• [TASK INSTRUCTIONS]: Repeat the data as given. Images do not go in the copy.

(DATA TO EXAMINE Opens)

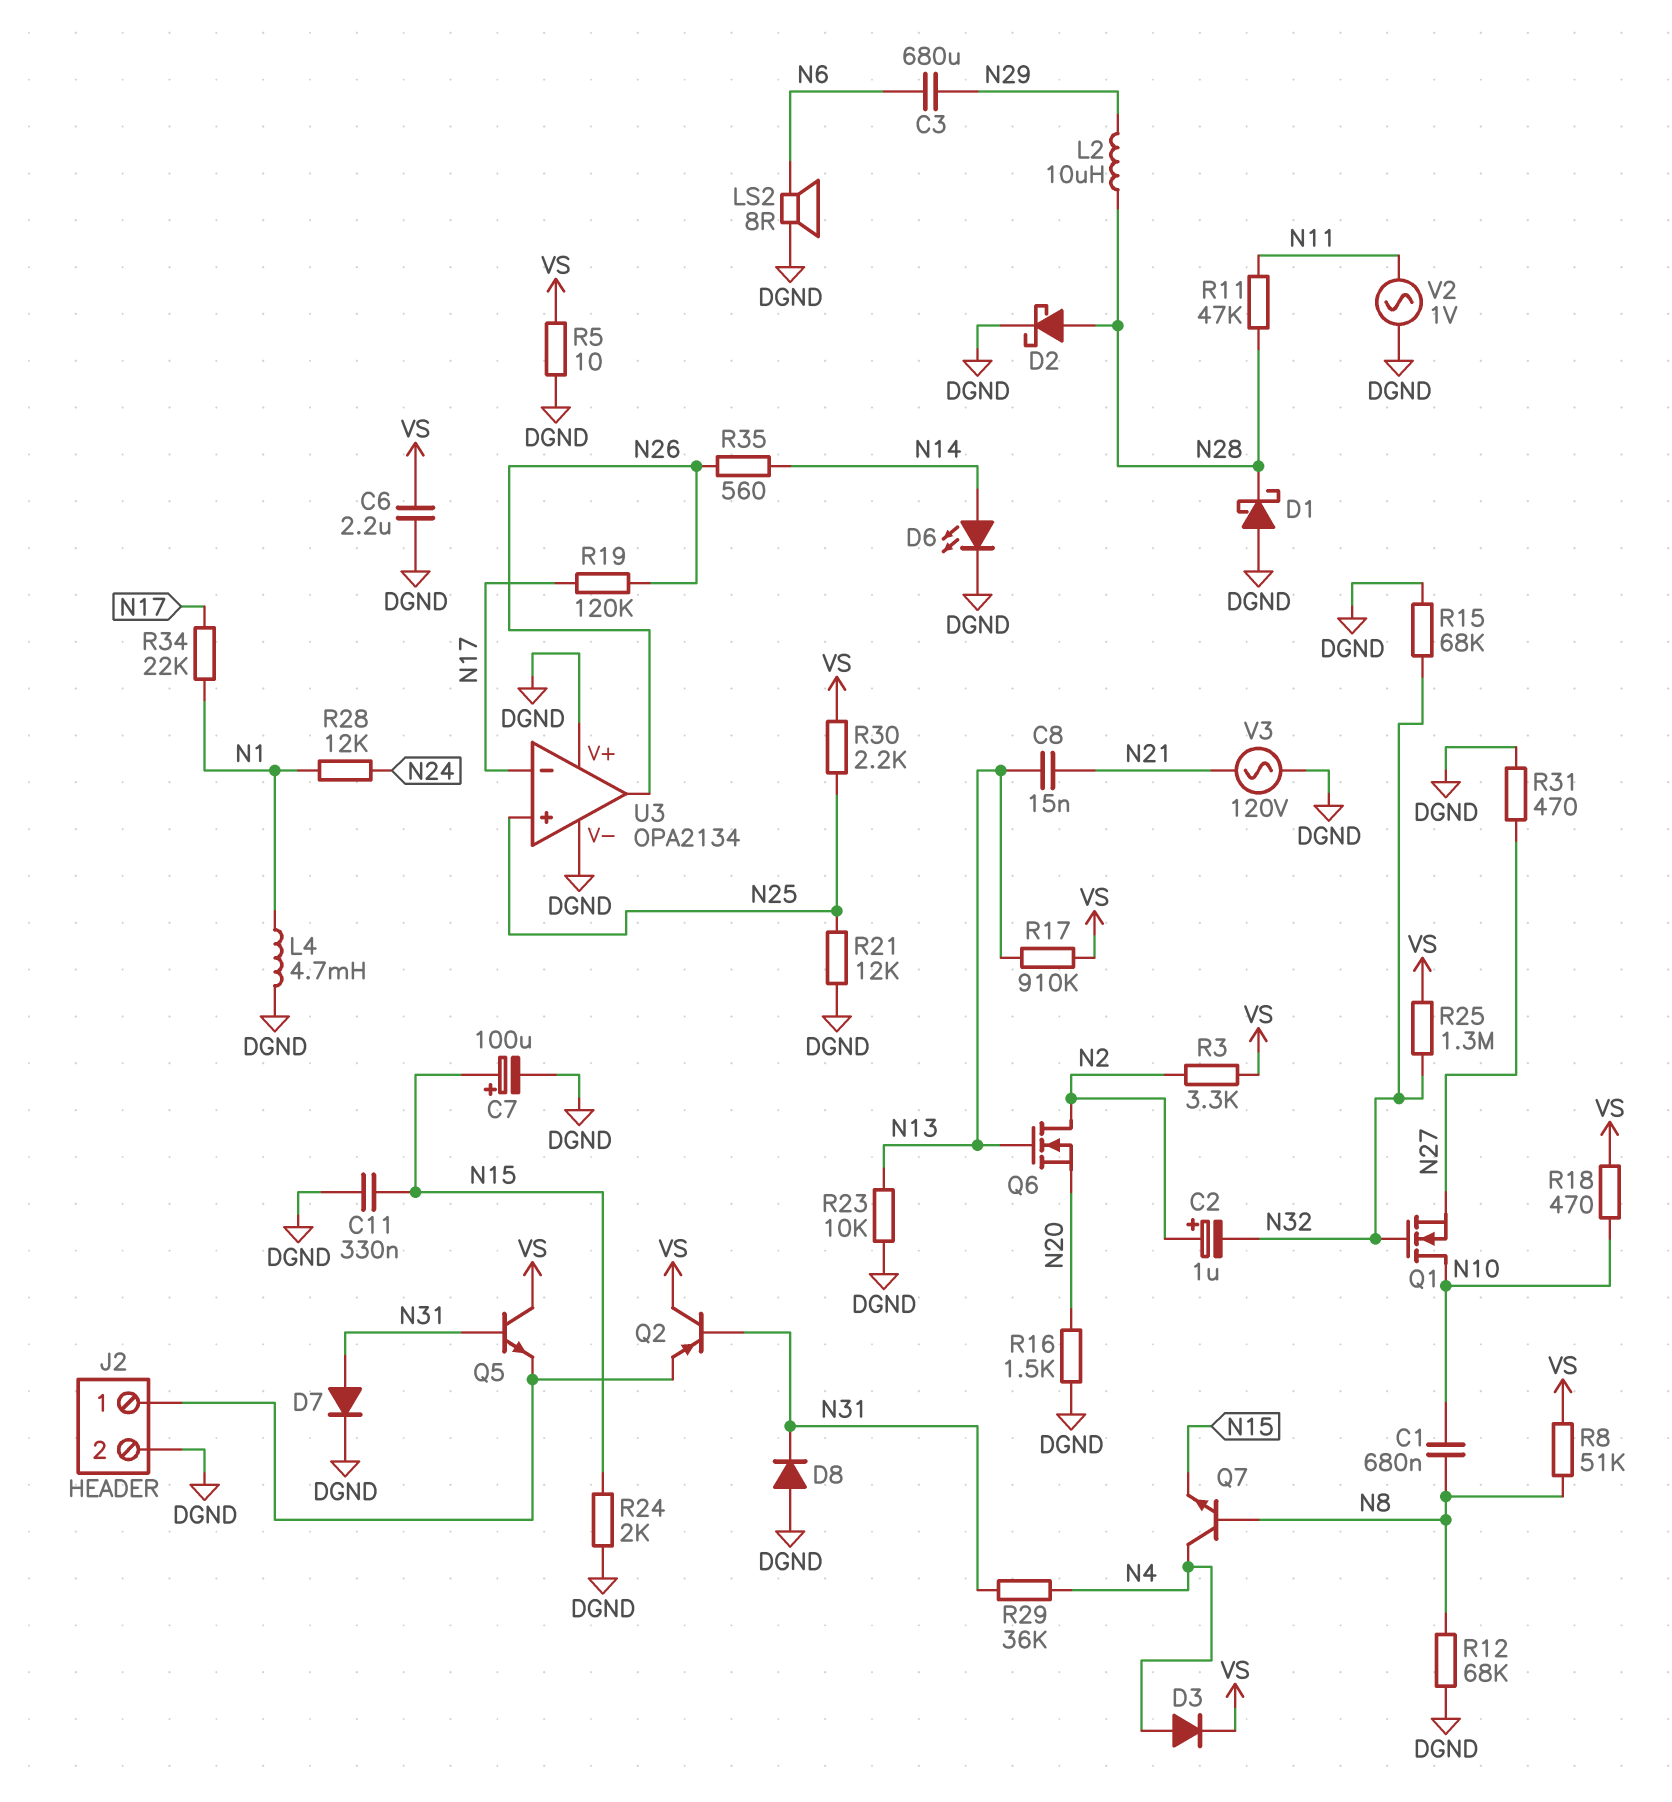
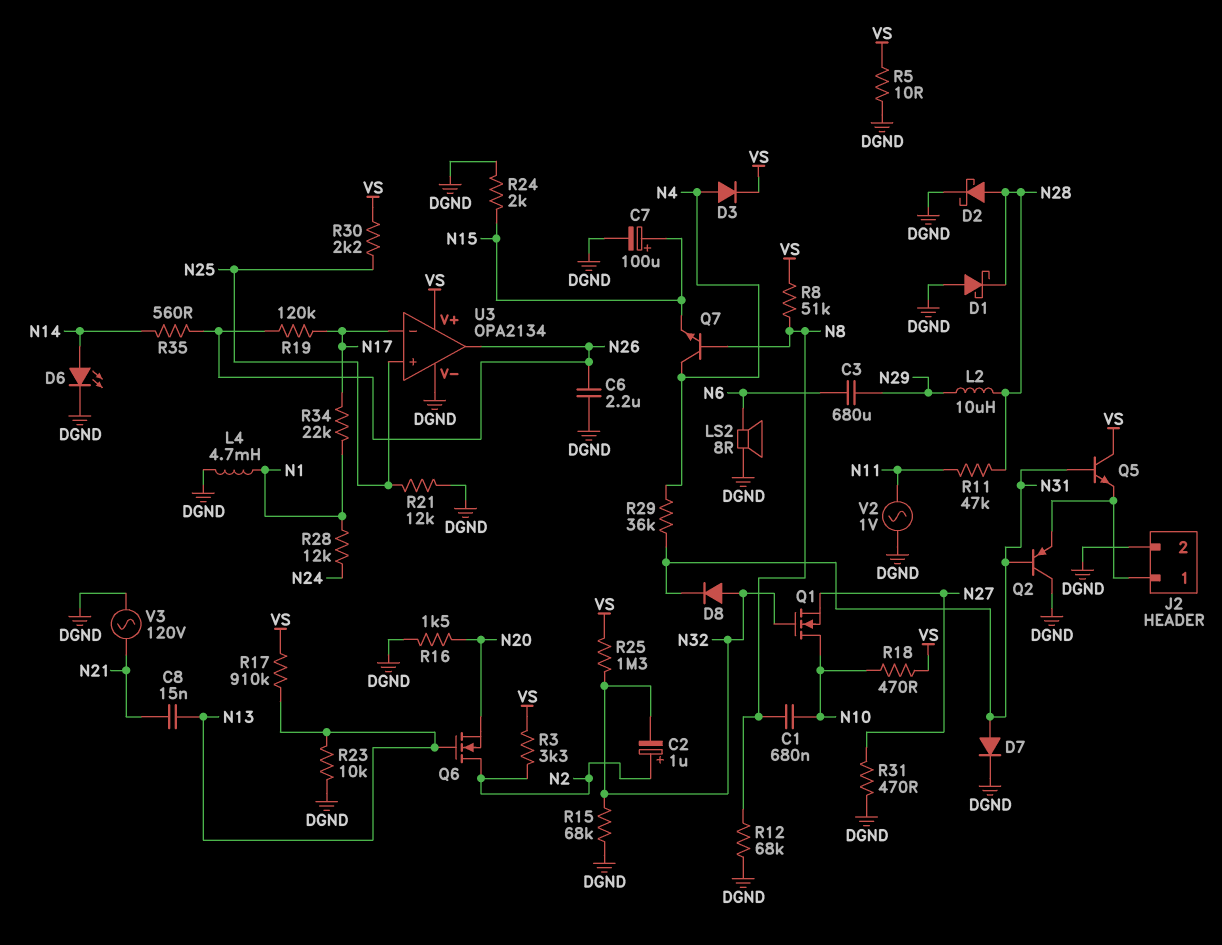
C6: 2.2uF (DGND, VS) -> 2.2uF (DGND, N26)
C11: 330nF (DGND, N15) -> none
D8: diode (A DGND, K N31) -> diode (A N32, K N31)
Q2: PNP (B N31, C VS, E J2/1) -> PNP (B N31, C DGND, E J2/1)
U3 pin V+: DGND -> VS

(DATA TO EXAMINE Closes)

• [TASK RESPONSE]:
C6: 2.2uF (DGND, VS) -> 2.2uF (DGND, N26)
C11: 330nF (DGND, N15) -> none
D8: diode (A DGND, K N31) -> diode (A N32, K N31)
Q2: PNP (B N31, C VS, E J2/1) -> PNP (B N31, C DGND, E J2/1)
U3 pin V+: DGND -> VS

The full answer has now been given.